Entries from a dataset
_ _ _ _
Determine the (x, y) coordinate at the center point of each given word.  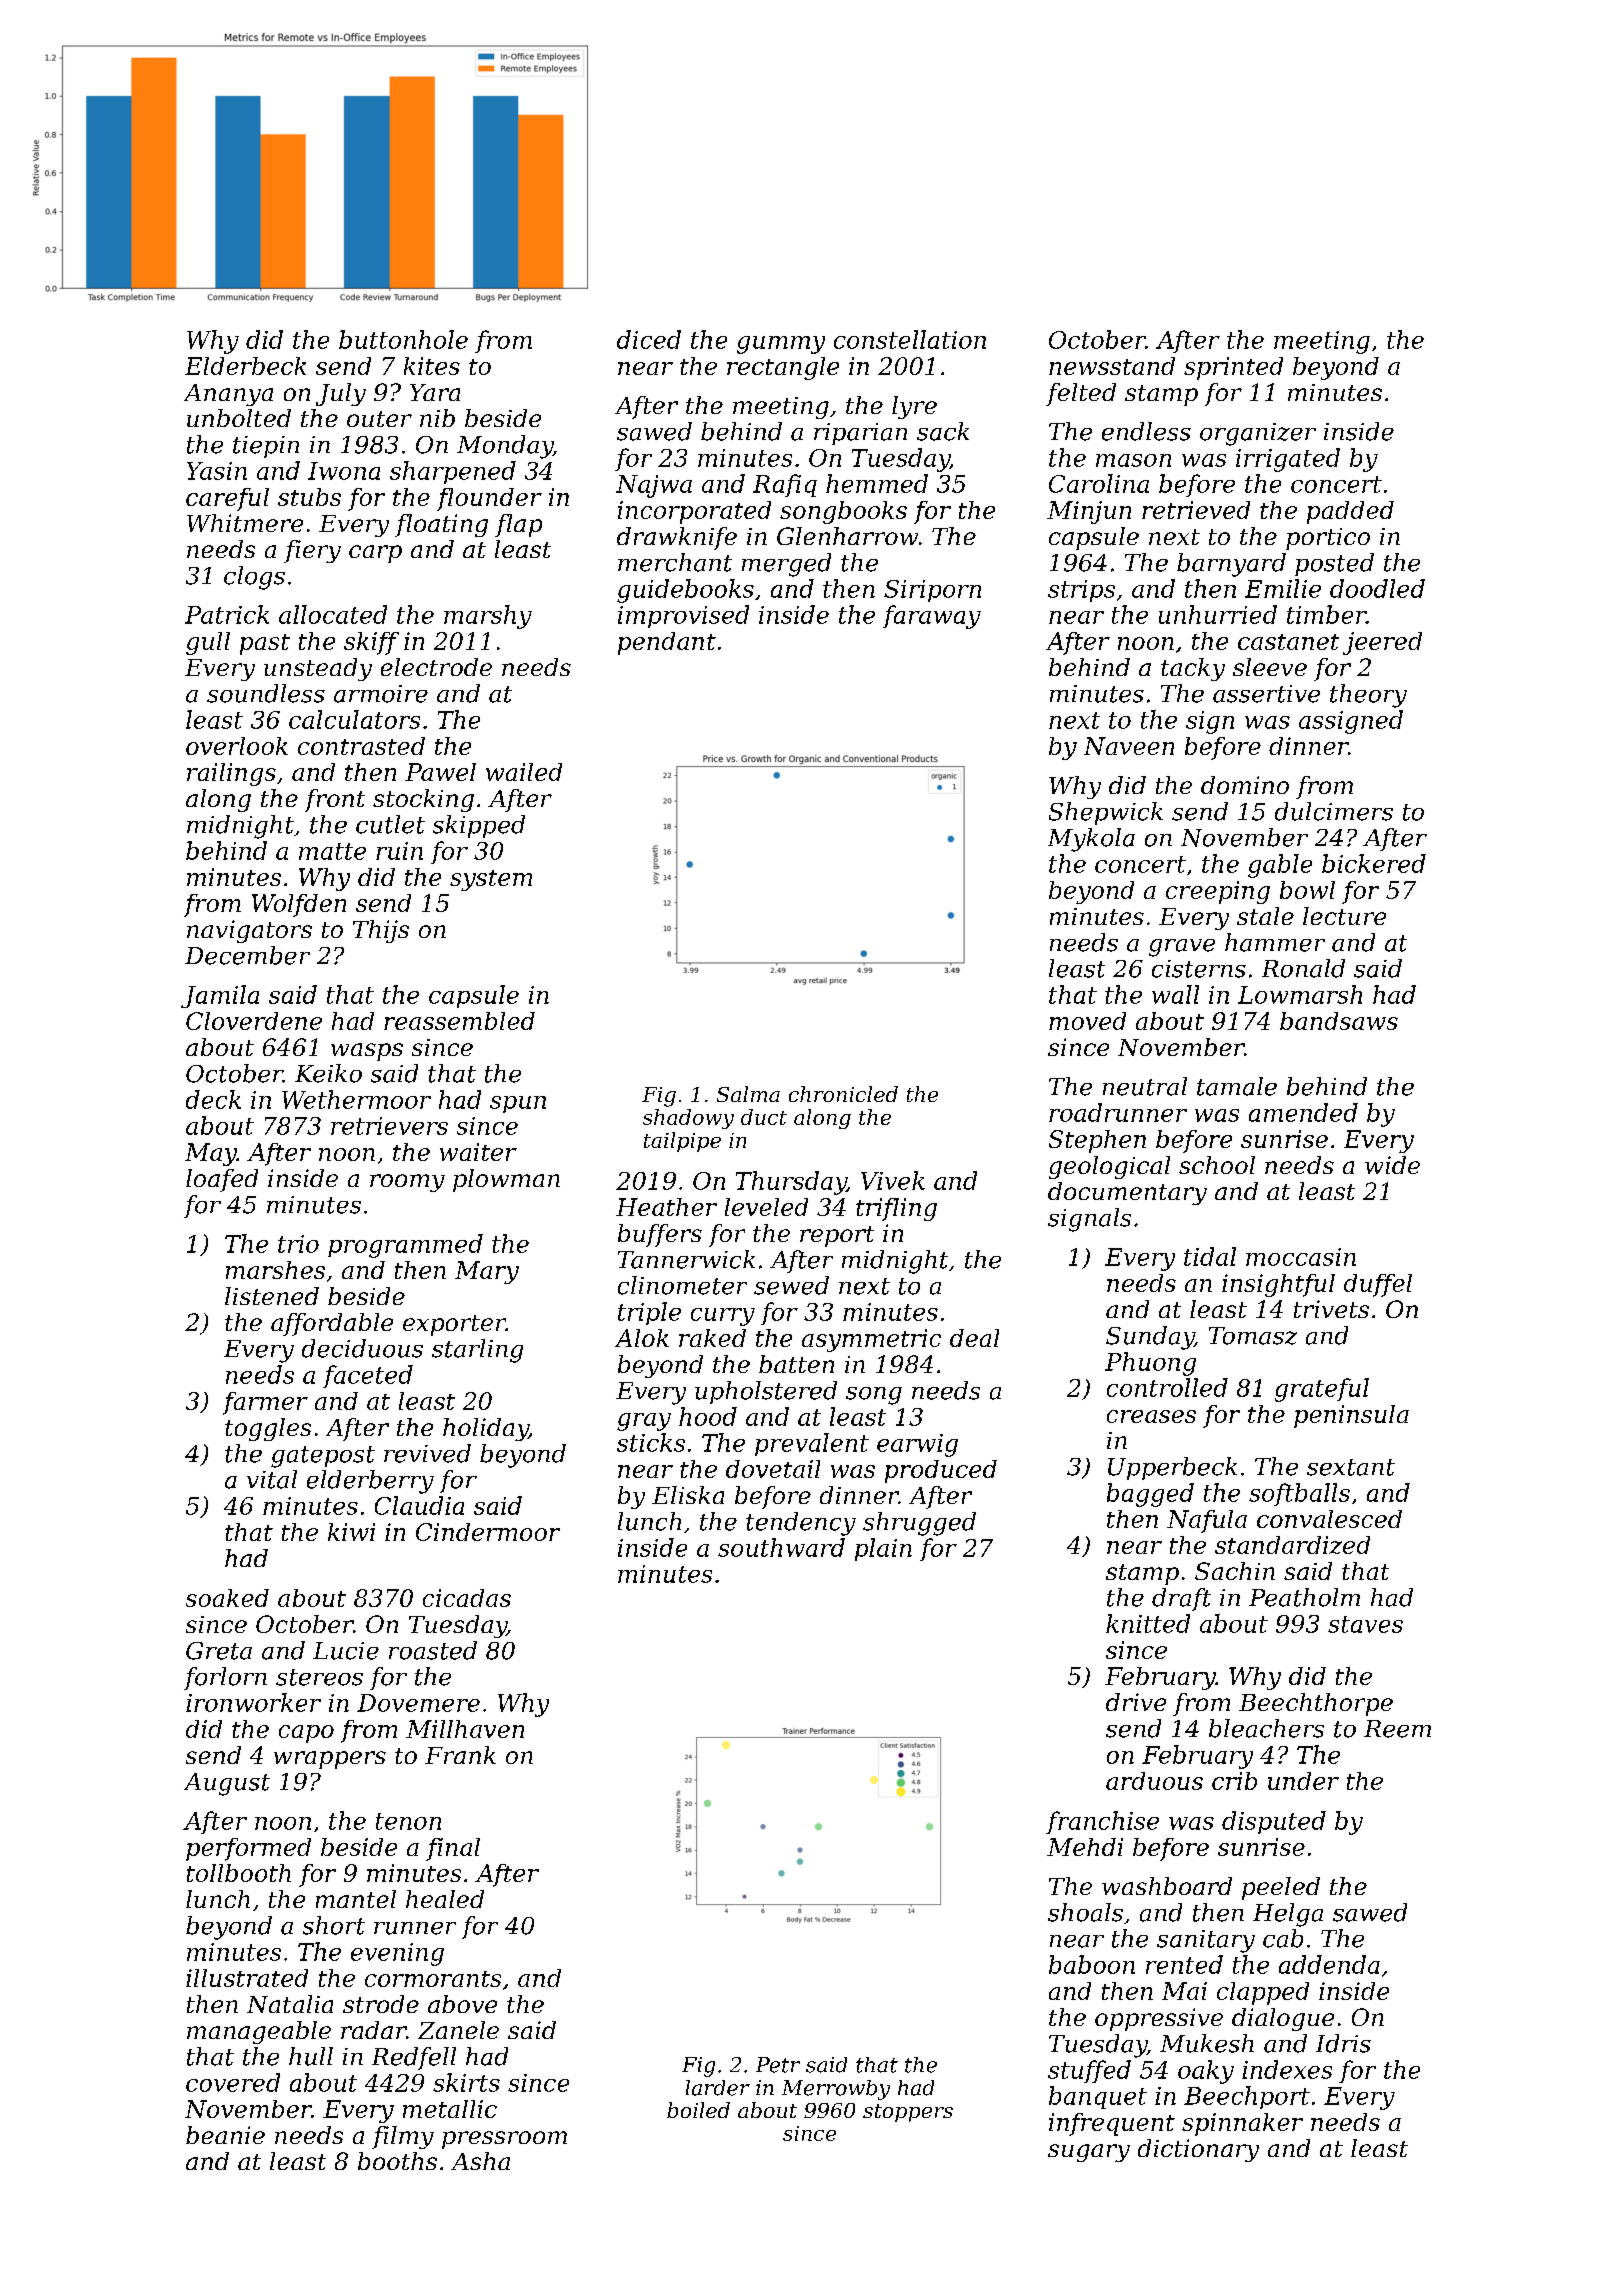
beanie (225, 2135)
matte (332, 851)
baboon (1092, 1964)
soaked (227, 1598)
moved (1087, 1021)
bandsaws (1339, 1021)
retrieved (1196, 510)
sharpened (453, 472)
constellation (910, 339)
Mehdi (1085, 1847)
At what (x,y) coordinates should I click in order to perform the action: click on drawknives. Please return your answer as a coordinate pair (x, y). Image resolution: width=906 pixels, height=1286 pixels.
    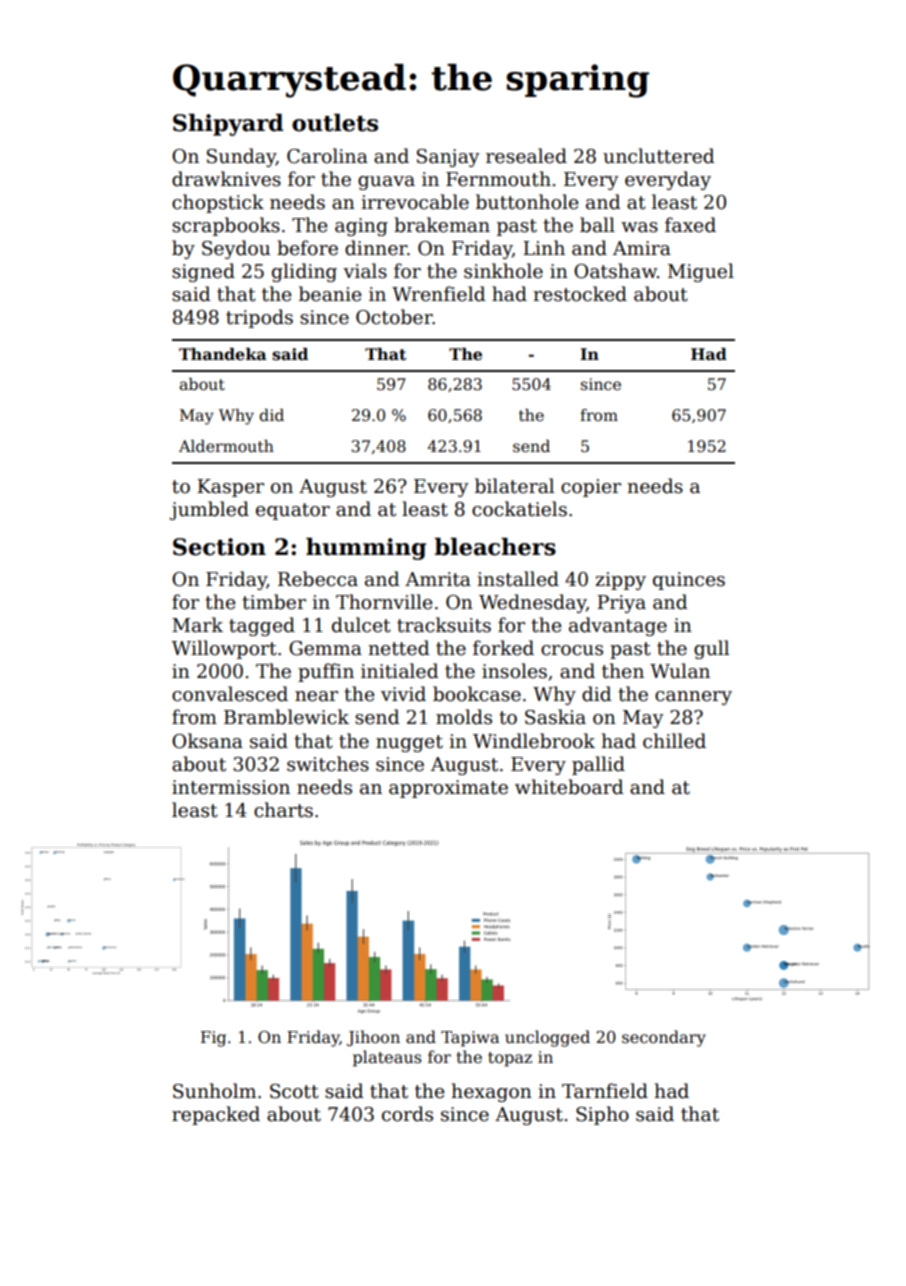
    Looking at the image, I should click on (226, 179).
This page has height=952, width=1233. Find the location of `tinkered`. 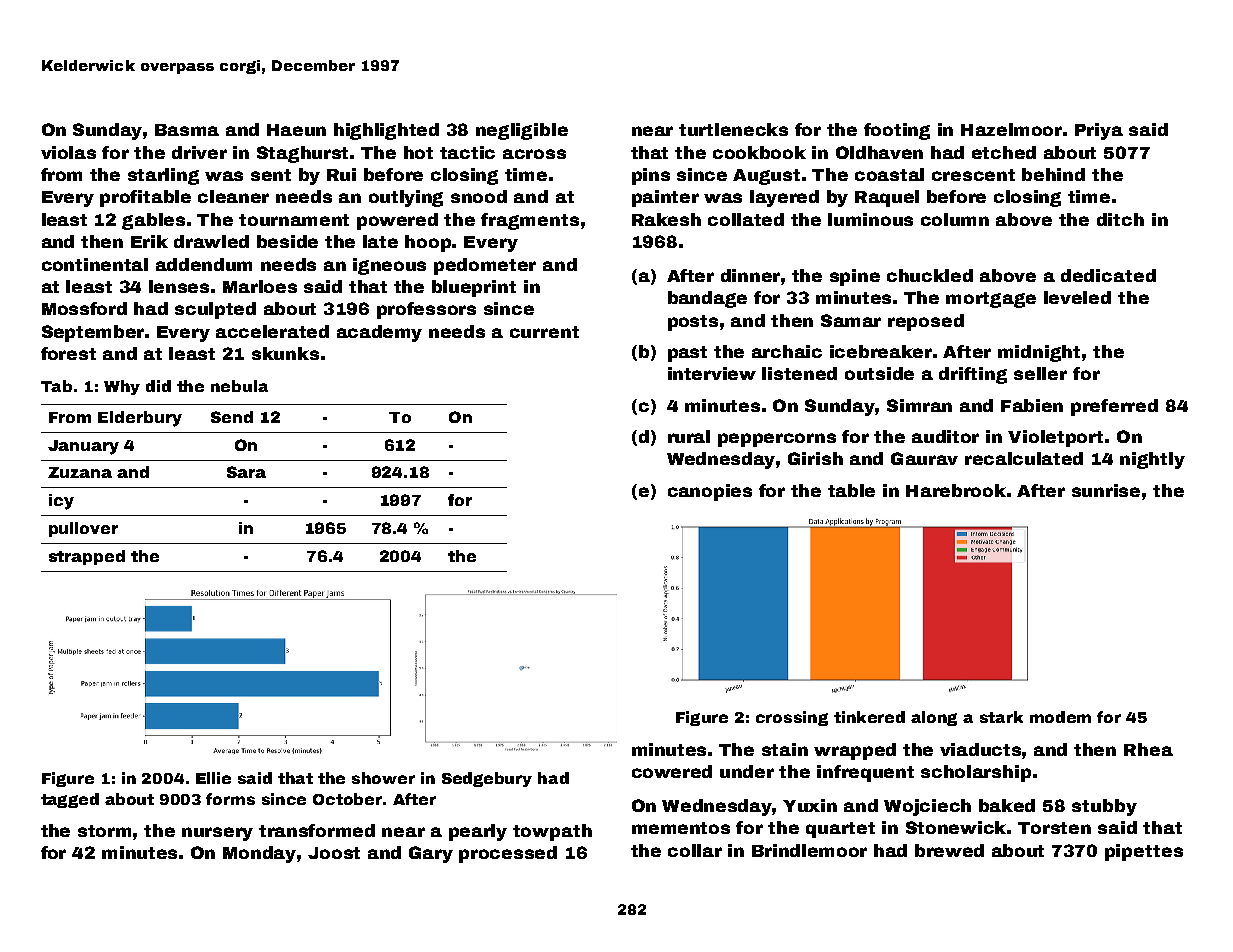

tinkered is located at coordinates (869, 717).
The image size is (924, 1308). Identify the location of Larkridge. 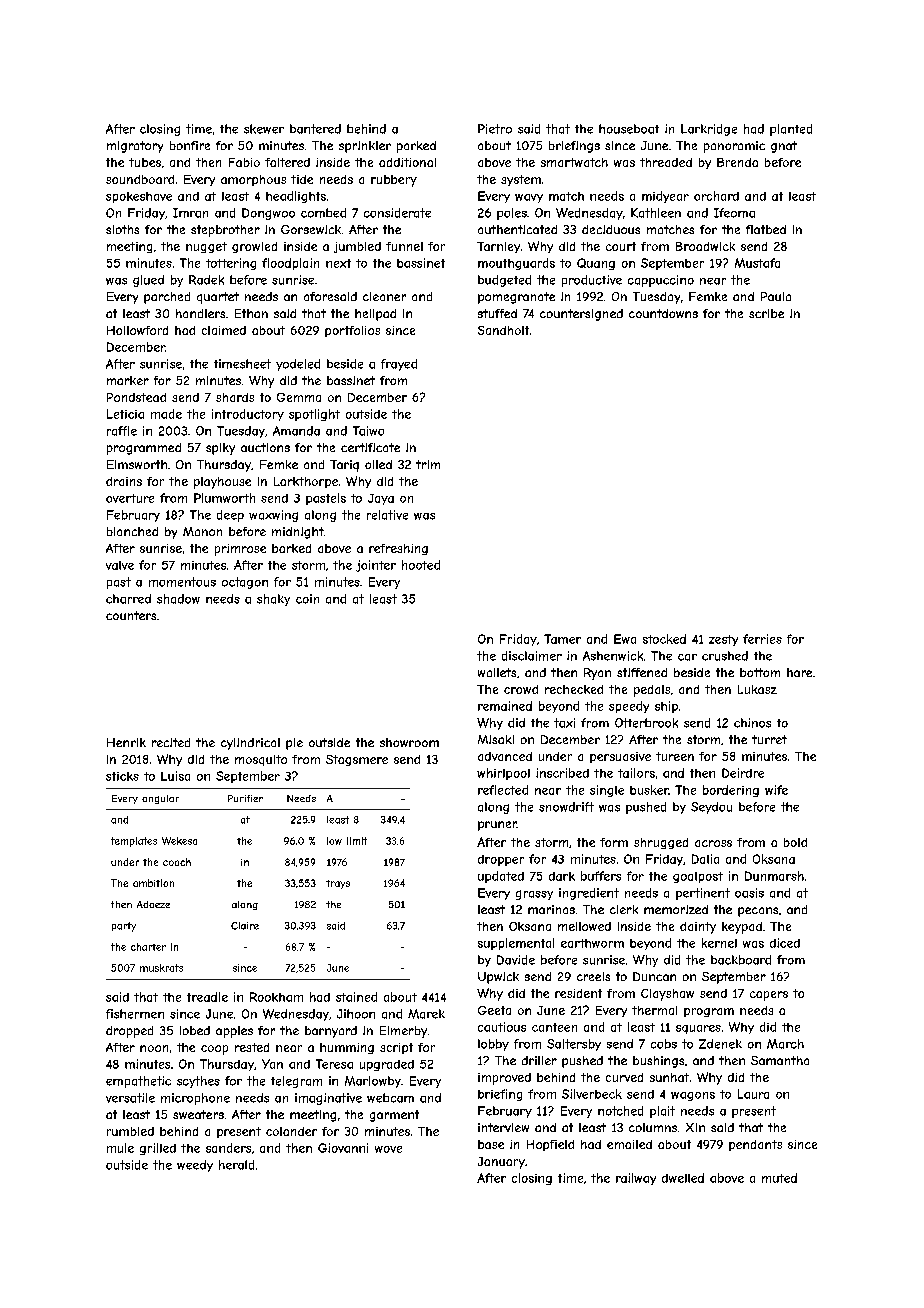
(709, 130).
_ _ _ _
* **WHAT TO PRODUCE**:
Rewrite all of the items above, swapping the word "location" for "position" wherever it appears and leaving everything else unchanged. Leave the pictures out.

* **RESULT OF THIS TASK**:
Determine the (x, y) coordinate at the center point of each given word.  
beanie (225, 2135)
matte (332, 851)
baboon (1092, 1964)
soaked (227, 1598)
moved (1087, 1021)
bandsaws (1339, 1021)
retrieved (1196, 510)
sharpened (453, 472)
constellation (910, 339)
Mehdi (1085, 1847)
At what (x,y) coordinates should I click in order to perform the action: click on drawknives. Please return your answer as a coordinate pair (x, y). Image resolution: width=906 pixels, height=1286 pixels.
    Looking at the image, I should click on (226, 179).
This page has height=952, width=1233. Find the position of `tinkered`. 

tinkered is located at coordinates (869, 717).
The image size is (924, 1308). Identify the position of Larkridge. 
(709, 130).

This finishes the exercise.